● **WHAT THE TASK REQUIRES**: If "none" shows up in a line of the material, return that line.

*** SUPPLIED ENTRIES ***

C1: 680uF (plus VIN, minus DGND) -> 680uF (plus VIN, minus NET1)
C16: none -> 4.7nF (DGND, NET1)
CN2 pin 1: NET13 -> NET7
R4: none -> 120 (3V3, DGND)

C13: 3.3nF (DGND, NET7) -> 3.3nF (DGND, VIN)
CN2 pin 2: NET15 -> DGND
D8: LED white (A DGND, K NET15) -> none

*** End of SUPPLIED ENTRIES ***
*** SUPPLIED ENTRIES ***

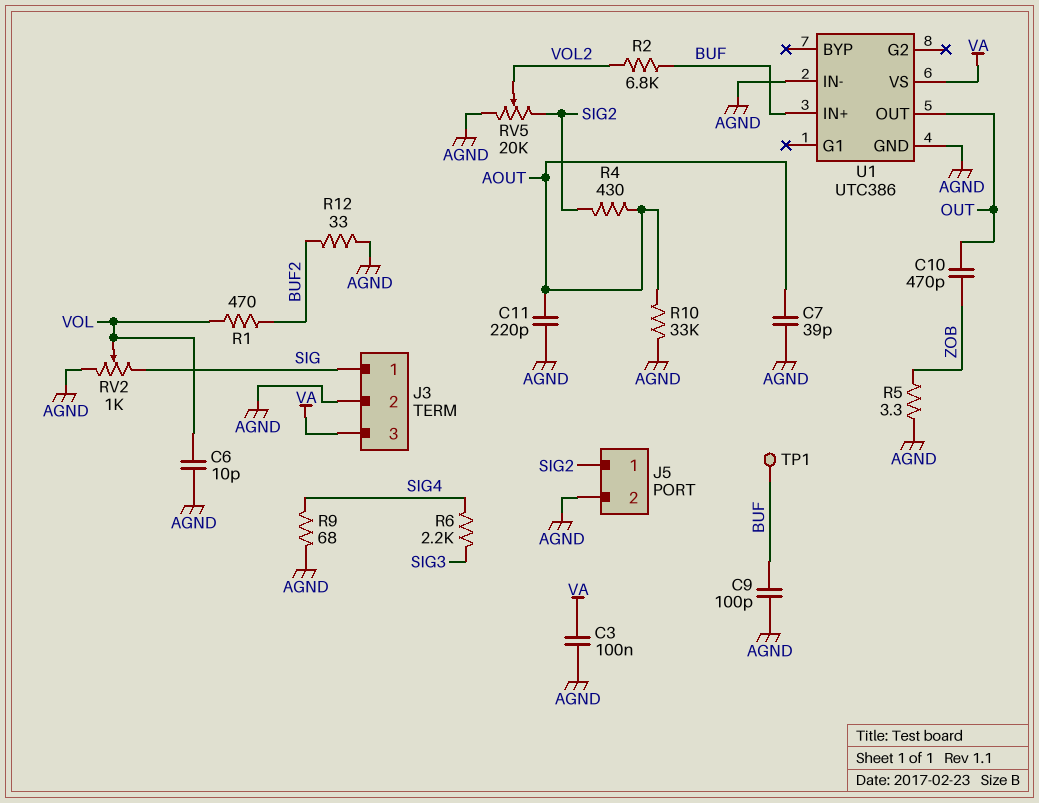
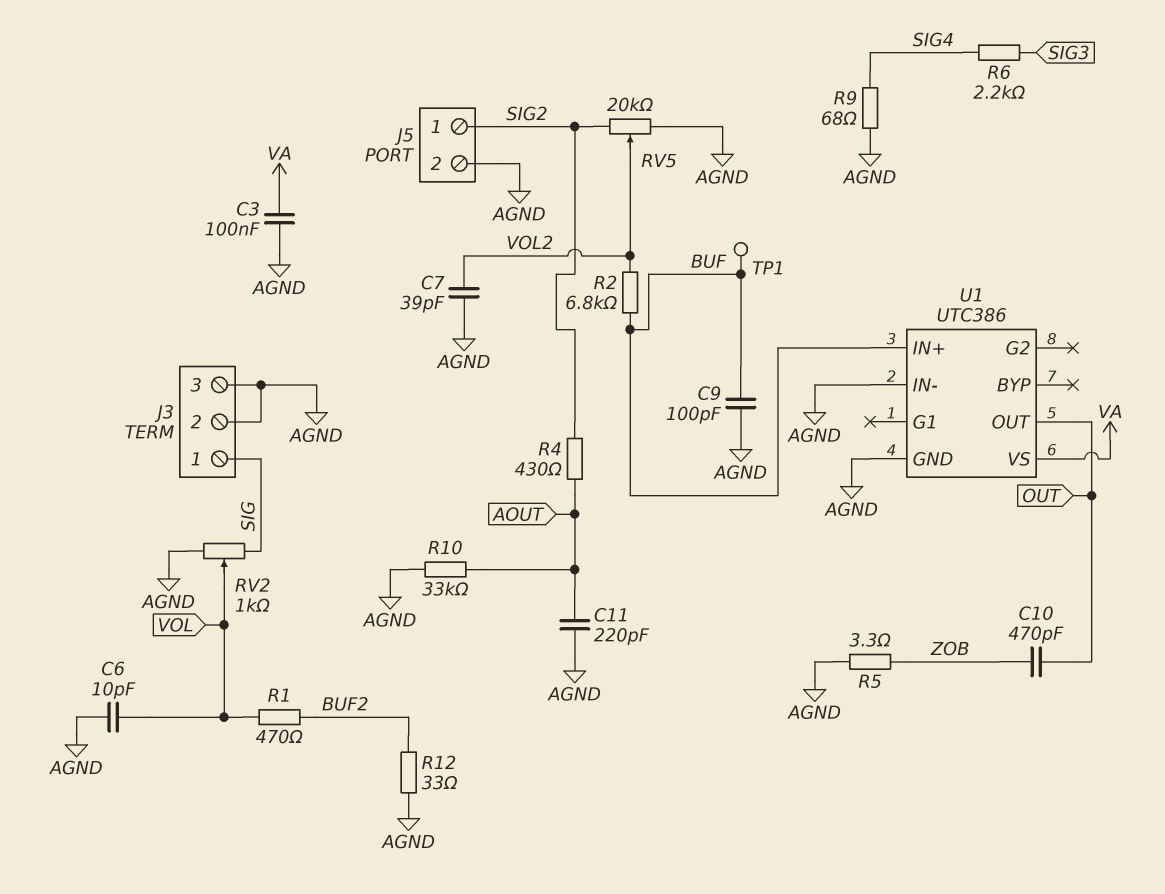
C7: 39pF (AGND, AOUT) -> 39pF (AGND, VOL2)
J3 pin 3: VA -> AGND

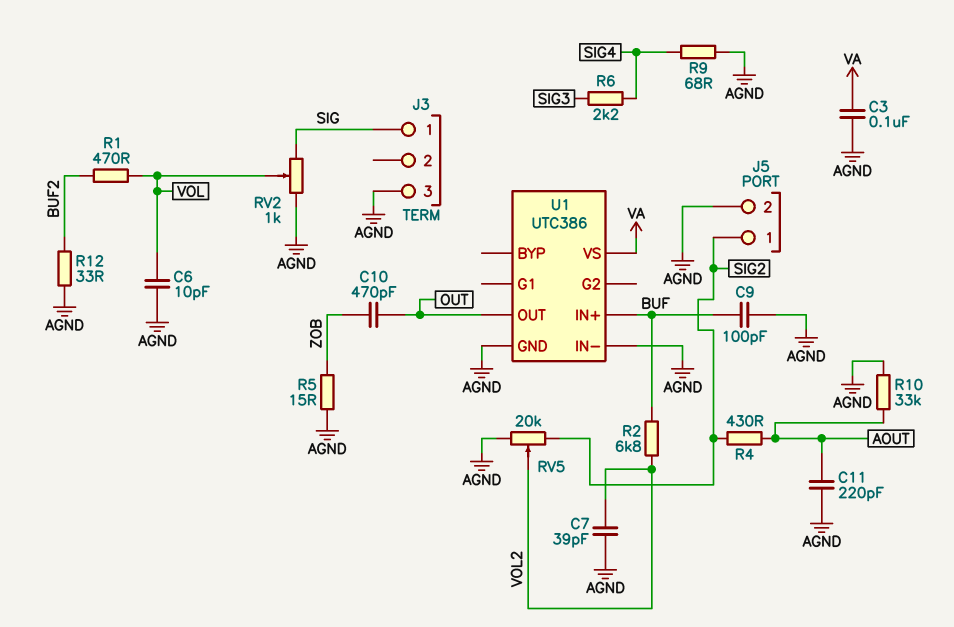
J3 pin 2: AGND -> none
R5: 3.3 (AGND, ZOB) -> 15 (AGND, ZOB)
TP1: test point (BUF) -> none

*** End of SUPPLIED ENTRIES ***
*** SUPPLIED ENTRIES ***

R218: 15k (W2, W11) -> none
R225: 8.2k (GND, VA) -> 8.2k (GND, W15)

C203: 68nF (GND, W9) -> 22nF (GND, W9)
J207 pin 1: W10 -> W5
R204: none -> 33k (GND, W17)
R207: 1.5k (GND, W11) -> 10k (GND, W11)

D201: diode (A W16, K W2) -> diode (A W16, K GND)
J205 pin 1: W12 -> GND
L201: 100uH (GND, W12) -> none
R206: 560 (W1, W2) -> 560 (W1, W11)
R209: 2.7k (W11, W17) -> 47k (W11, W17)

*** End of SUPPLIED ENTRIES ***

● **TASK SOLUTION**:
C16: none -> 4.7nF (DGND, NET1)
R4: none -> 120 (3V3, DGND)
D8: LED white (A DGND, K NET15) -> none
J3 pin 2: AGND -> none
TP1: test point (BUF) -> none
R218: 15k (W2, W11) -> none
R204: none -> 33k (GND, W17)
L201: 100uH (GND, W12) -> none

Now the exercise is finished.